→ The task
Report the count of lines below that include "plus", without any other text.

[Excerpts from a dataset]
------------------------------------

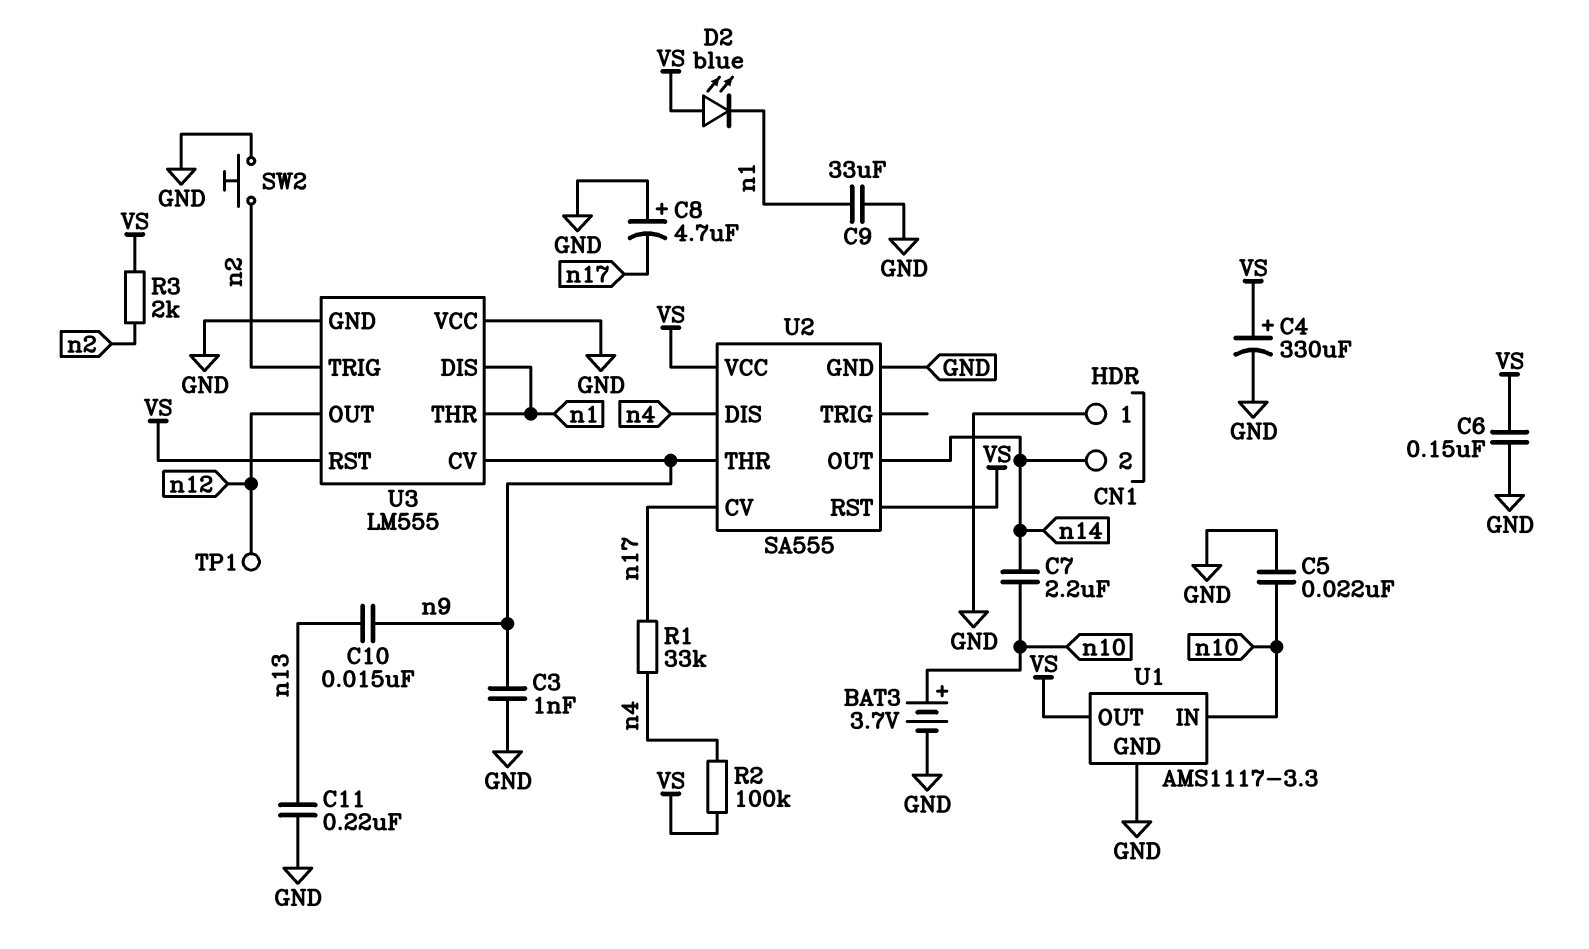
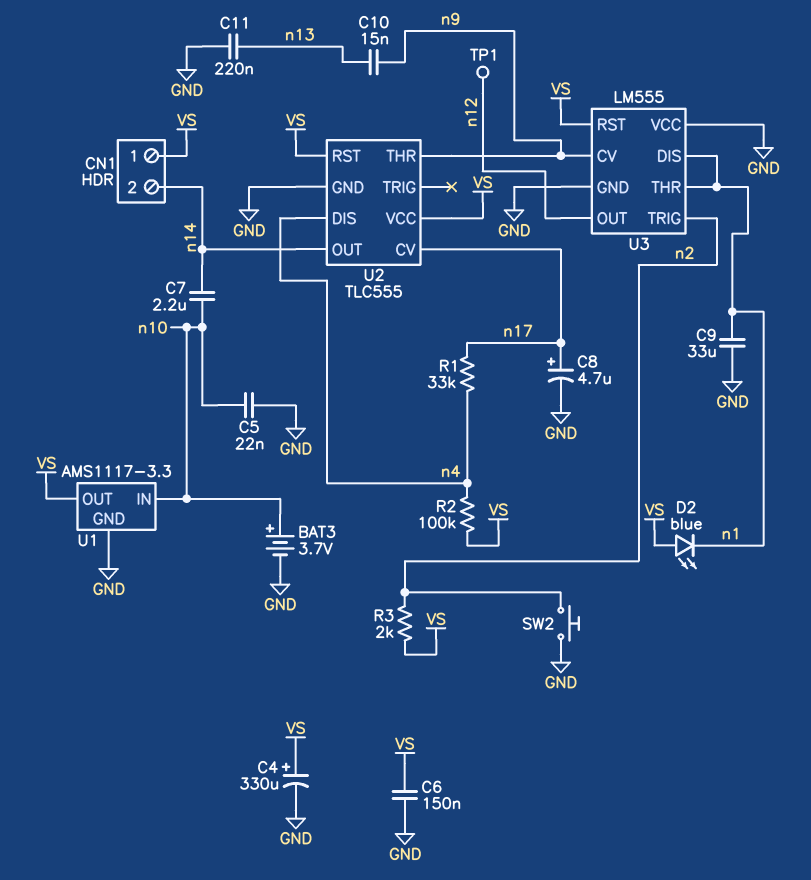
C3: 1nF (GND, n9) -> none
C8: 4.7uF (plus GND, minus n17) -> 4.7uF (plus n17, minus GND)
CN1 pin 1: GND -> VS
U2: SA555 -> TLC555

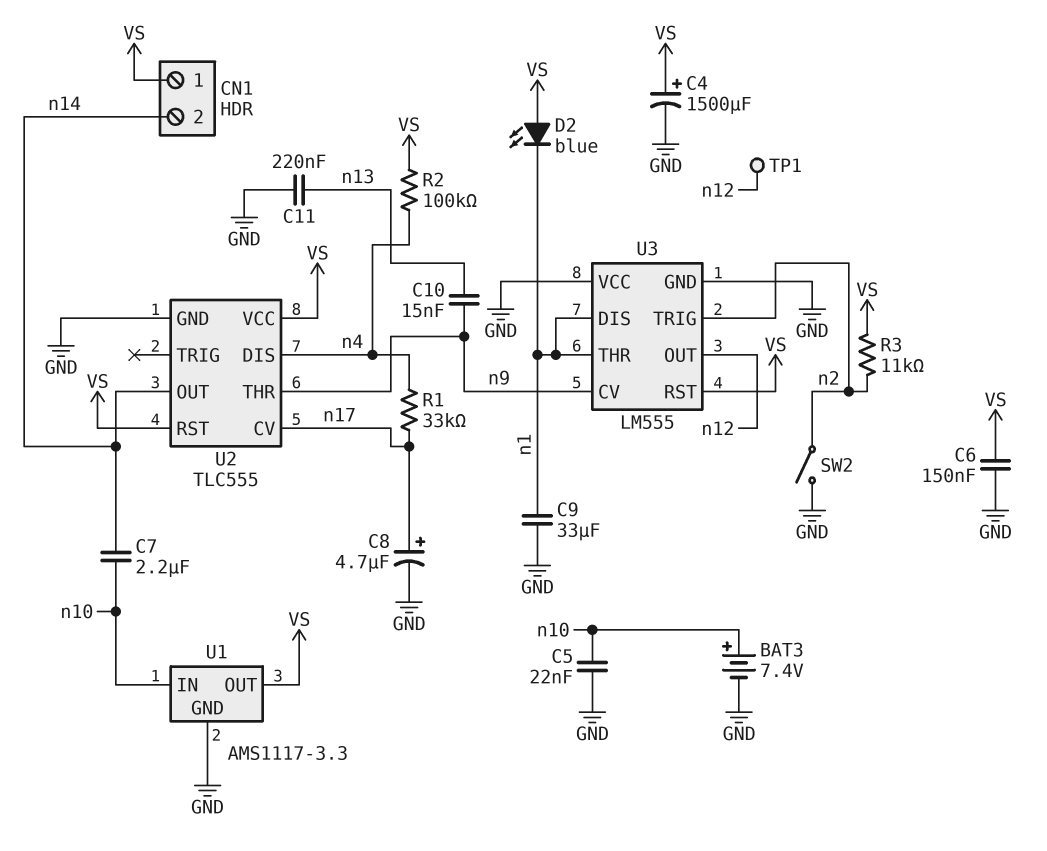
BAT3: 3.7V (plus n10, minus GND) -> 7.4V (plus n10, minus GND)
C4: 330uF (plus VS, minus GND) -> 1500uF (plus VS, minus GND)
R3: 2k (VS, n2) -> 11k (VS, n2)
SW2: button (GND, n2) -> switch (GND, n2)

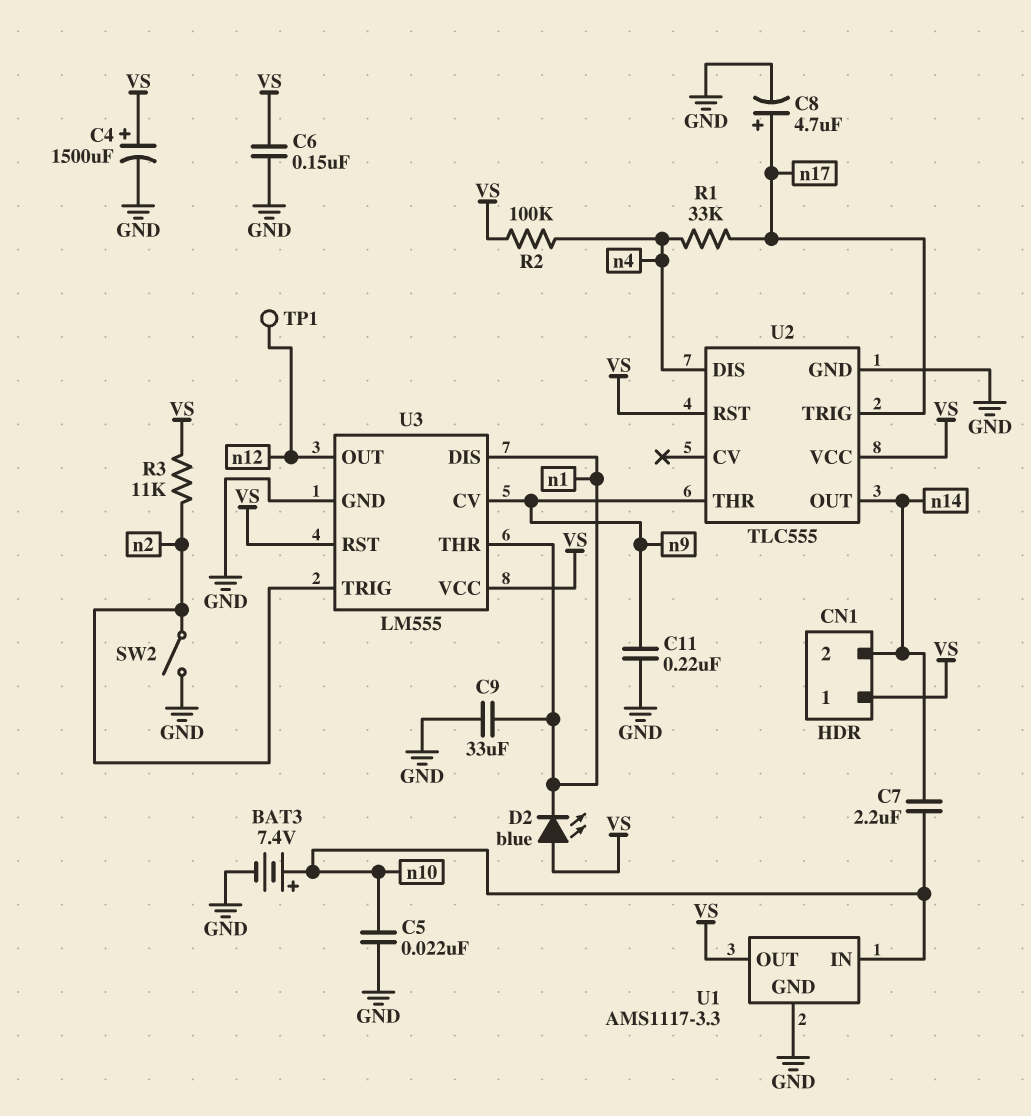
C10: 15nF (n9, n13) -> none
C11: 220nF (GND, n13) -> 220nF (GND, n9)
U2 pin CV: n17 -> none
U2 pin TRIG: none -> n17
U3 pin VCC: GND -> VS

------------------------------------

→ Output for this task
3